Exercise description: Find the line with "black capsule [562,468,716,559]" in the records below. Copy it and every line after it, up to and including the line with "blue spoon [709,478,826,558]".

Stored data:
----------

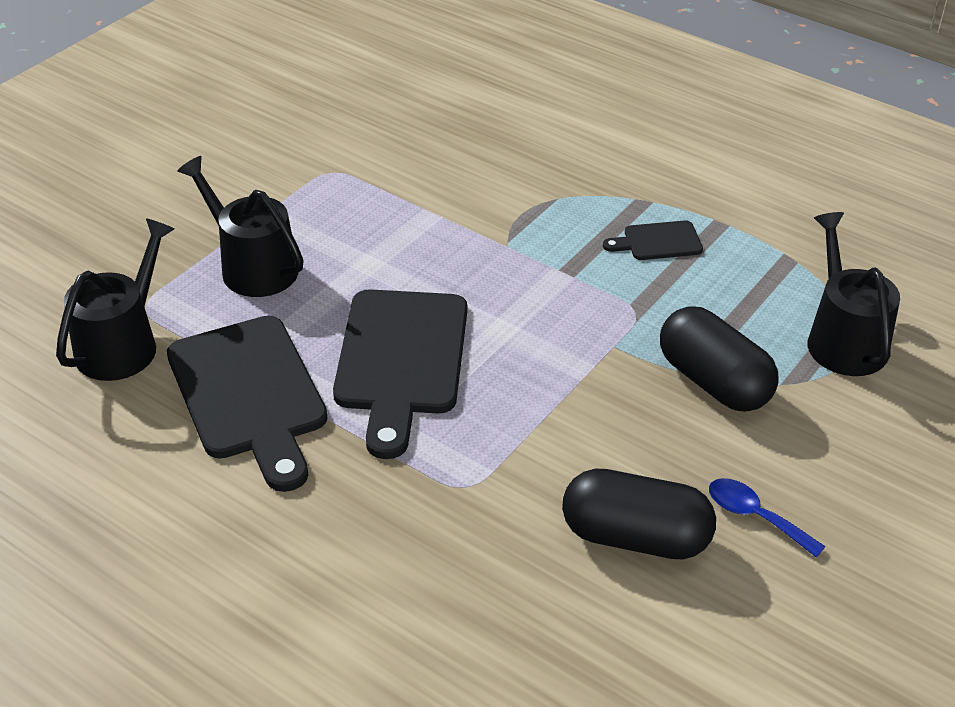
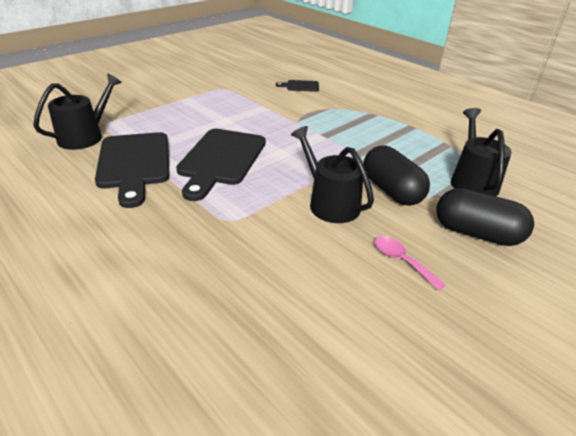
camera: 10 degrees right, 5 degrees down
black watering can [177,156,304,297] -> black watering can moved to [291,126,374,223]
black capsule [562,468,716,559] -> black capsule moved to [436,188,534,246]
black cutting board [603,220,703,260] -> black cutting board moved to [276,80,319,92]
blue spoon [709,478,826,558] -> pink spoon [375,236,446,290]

----------

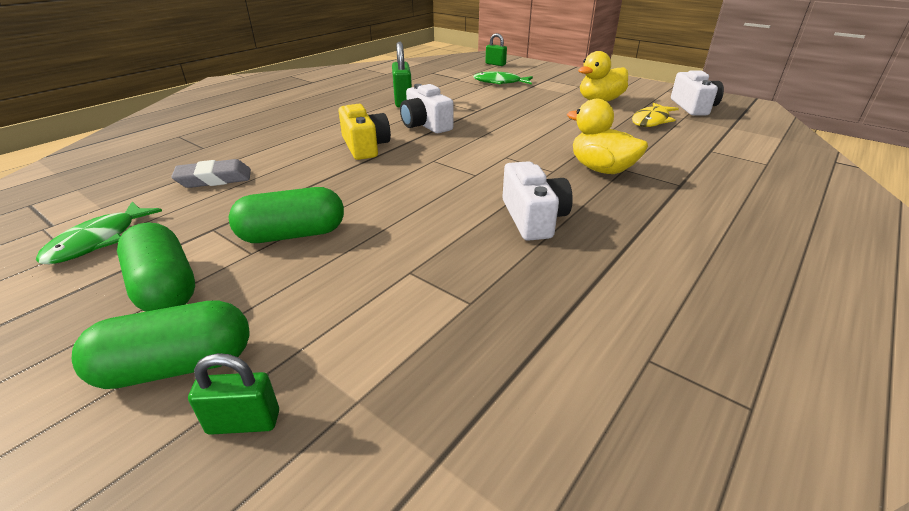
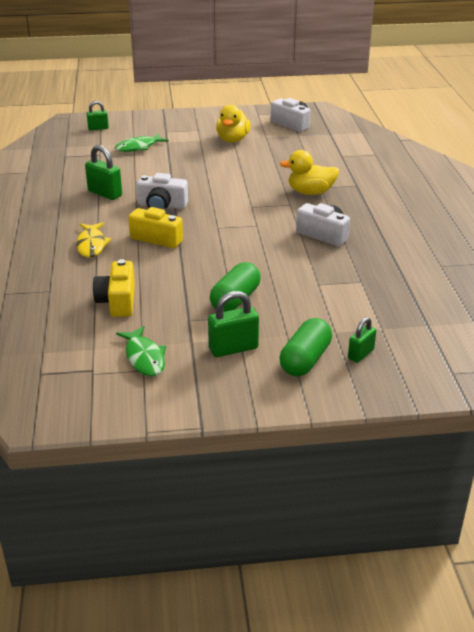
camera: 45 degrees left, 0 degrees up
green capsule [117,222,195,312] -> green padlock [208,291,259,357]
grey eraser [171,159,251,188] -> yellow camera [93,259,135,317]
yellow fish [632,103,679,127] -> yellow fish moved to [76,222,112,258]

----------

Response:
black capsule [562,468,716,559] -> black capsule moved to [436,188,534,246]
black cutting board [603,220,703,260] -> black cutting board moved to [276,80,319,92]
blue spoon [709,478,826,558] -> pink spoon [375,236,446,290]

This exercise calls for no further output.